Image sets with object changes
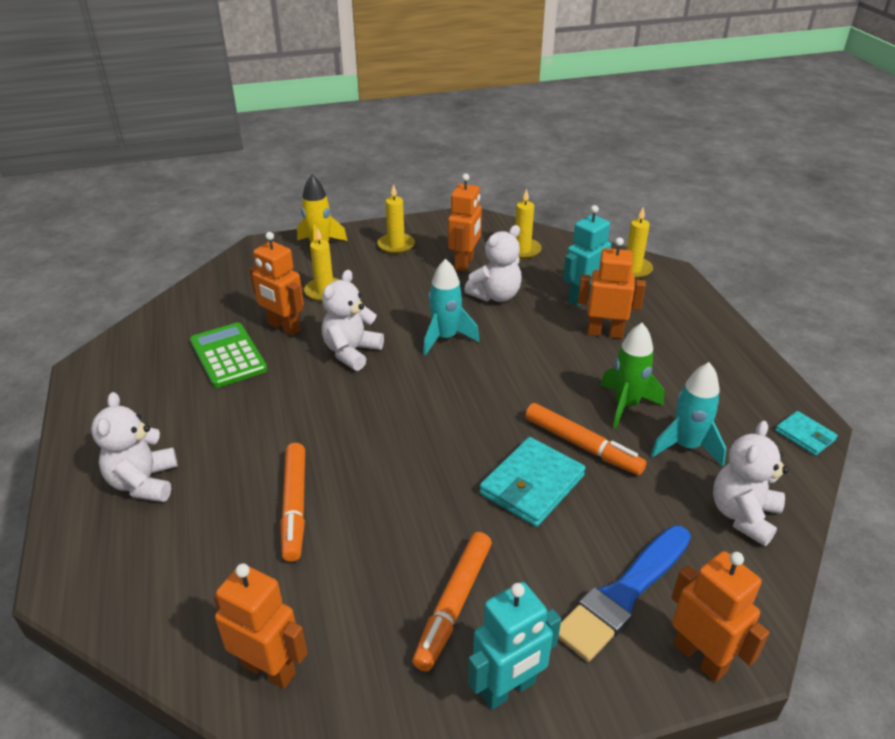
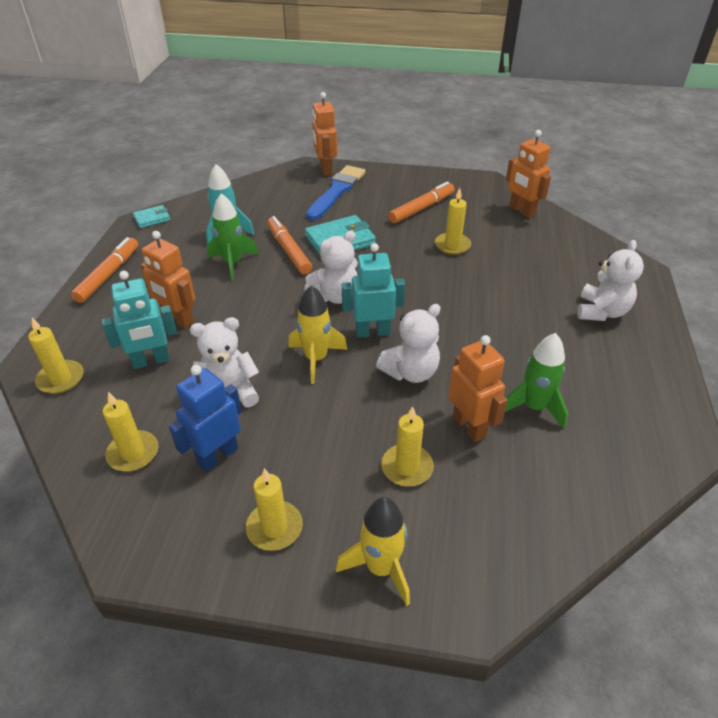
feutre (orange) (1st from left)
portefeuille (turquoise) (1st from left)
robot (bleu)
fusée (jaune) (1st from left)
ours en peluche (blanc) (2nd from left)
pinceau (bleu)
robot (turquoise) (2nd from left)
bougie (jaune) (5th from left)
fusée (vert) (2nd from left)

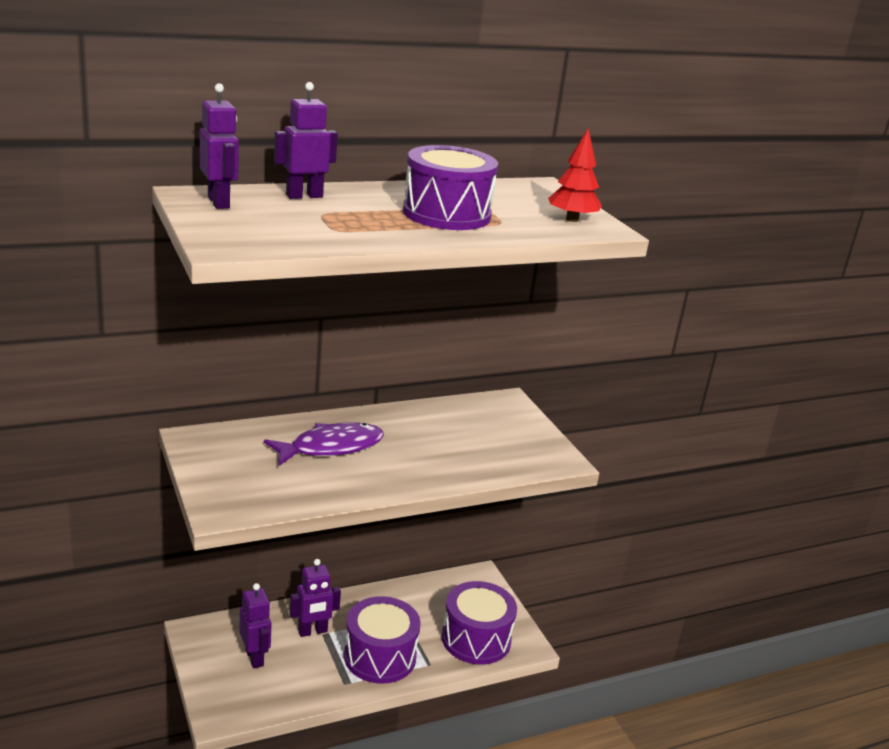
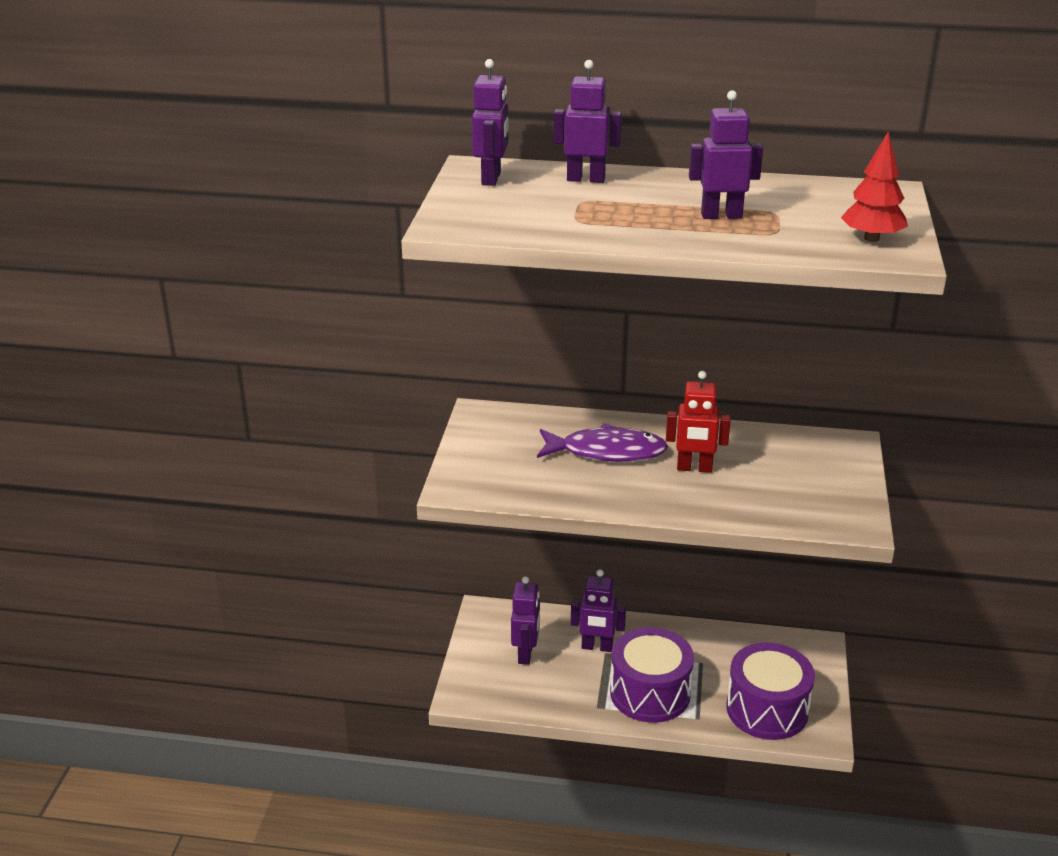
robot (rouge)
robot (violet) (5th from left)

**What you will do**
Each record above must be retyped exactly as given, with the images excluded.

**Exercise solution**
feutre (orange) (1st from left)
portefeuille (turquoise) (1st from left)
robot (bleu)
fusée (jaune) (1st from left)
ours en peluche (blanc) (2nd from left)
pinceau (bleu)
robot (turquoise) (2nd from left)
bougie (jaune) (5th from left)
fusée (vert) (2nd from left)

robot (rouge)
robot (violet) (5th from left)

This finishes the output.